*** Block opens ***
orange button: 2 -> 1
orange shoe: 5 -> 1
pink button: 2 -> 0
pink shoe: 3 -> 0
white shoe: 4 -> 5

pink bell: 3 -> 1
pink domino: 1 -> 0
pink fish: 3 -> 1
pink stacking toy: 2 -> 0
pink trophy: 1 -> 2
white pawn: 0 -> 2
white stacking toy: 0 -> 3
*** Block closes ***
▸ Problem: Extract, word for word, each line of the listing above.

▸ Completed task:
orange button: 2 -> 1
orange shoe: 5 -> 1
pink button: 2 -> 0
pink shoe: 3 -> 0
white shoe: 4 -> 5

pink bell: 3 -> 1
pink domino: 1 -> 0
pink fish: 3 -> 1
pink stacking toy: 2 -> 0
pink trophy: 1 -> 2
white pawn: 0 -> 2
white stacking toy: 0 -> 3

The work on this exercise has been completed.